■ **YOUR TASK**
Nothing but the lines from the line with "slide.xlsx: [901,381,941,433] ->" through the end of the data is to be copied, and each is to be copied exactly.

■ **Saved entries**
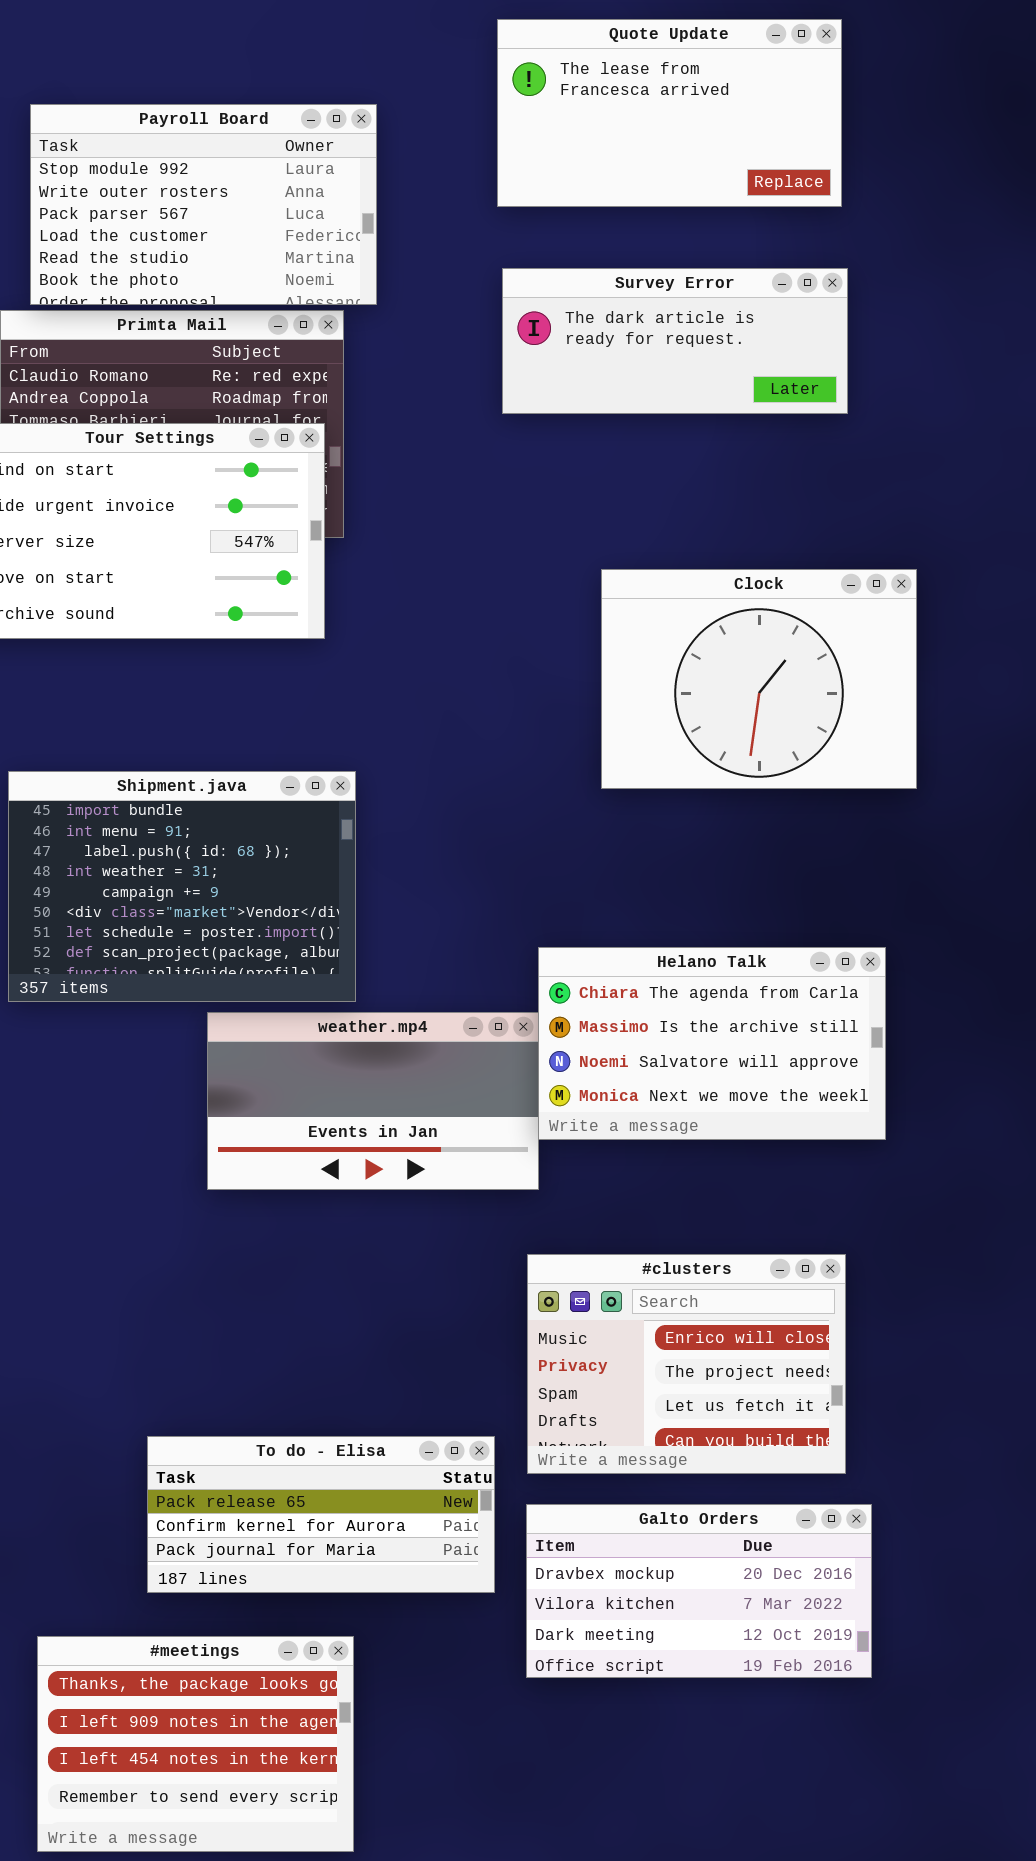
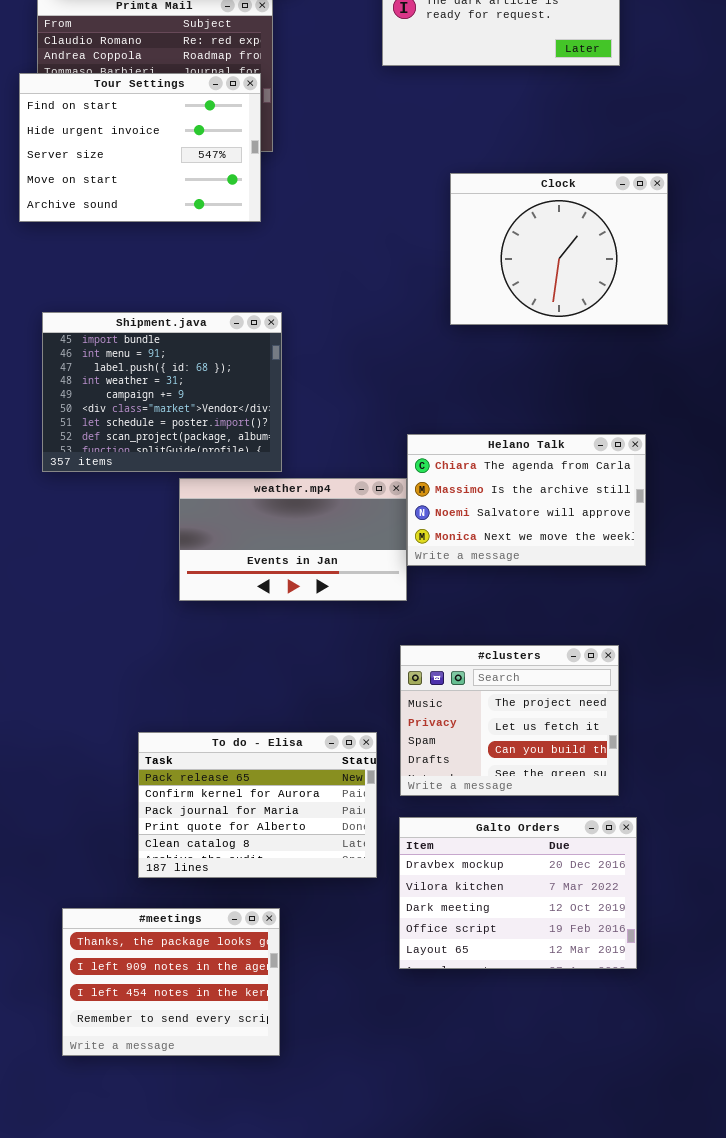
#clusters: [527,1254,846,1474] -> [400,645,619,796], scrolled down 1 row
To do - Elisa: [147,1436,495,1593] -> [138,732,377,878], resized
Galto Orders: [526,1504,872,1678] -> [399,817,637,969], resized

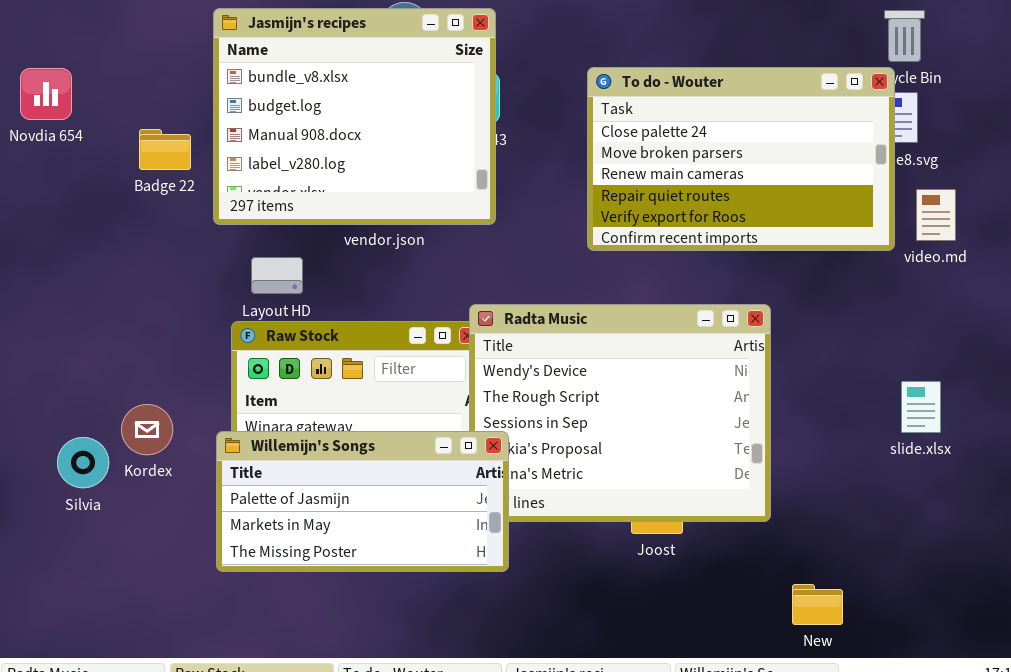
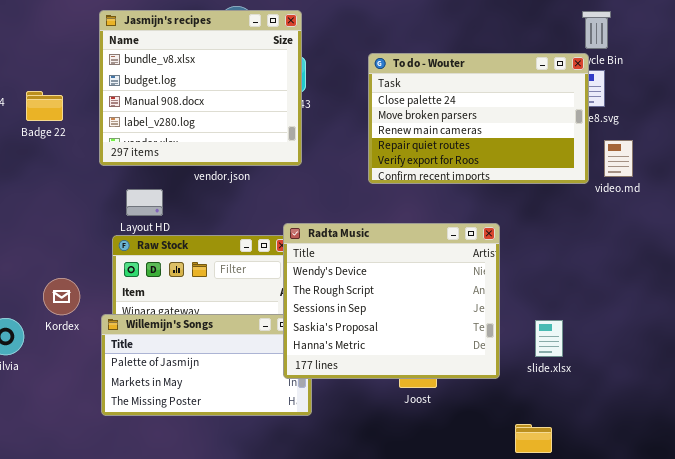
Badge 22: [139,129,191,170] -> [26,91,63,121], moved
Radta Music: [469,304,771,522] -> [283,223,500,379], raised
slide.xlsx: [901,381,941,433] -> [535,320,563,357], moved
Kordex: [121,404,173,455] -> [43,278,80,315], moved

■ **THE ANSWER**
slide.xlsx: [901,381,941,433] -> [535,320,563,357], moved
Kordex: [121,404,173,455] -> [43,278,80,315], moved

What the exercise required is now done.